» Exercise:
Show only those lines of the entries where the string "cake" is found.

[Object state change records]
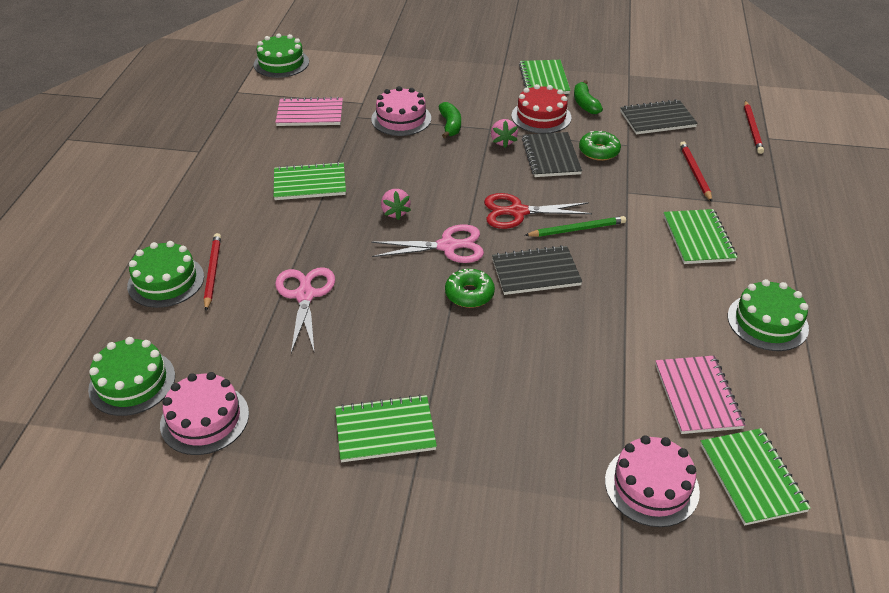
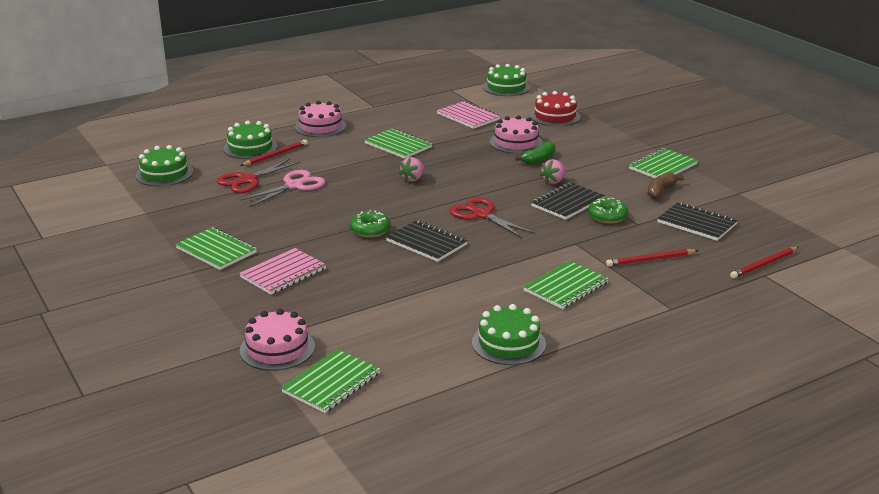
camera: 50 degrees right, 15 degrees down
(204, 419) = (162, 201): pink cake -> pink cake (320, 127)
(245, 322) = (248, 180): none -> red scissors
(447, 246) = (406, 206): pink scissors -> none
(541, 116) = (611, 182): red cake -> red cake (555, 116)
(577, 229) = (497, 240): green pencil -> none
(585, 104) = (660, 191): green banana -> brown banana
(694, 173) = (650, 260): red pencil -> red pencil turned 150 degrees counterclockwise
(697, 396) = (385, 339): pink notebook -> pink notebook (283, 273)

» Solved problem:
(204, 419) = (162, 201): pink cake -> pink cake (320, 127)
(541, 116) = (611, 182): red cake -> red cake (555, 116)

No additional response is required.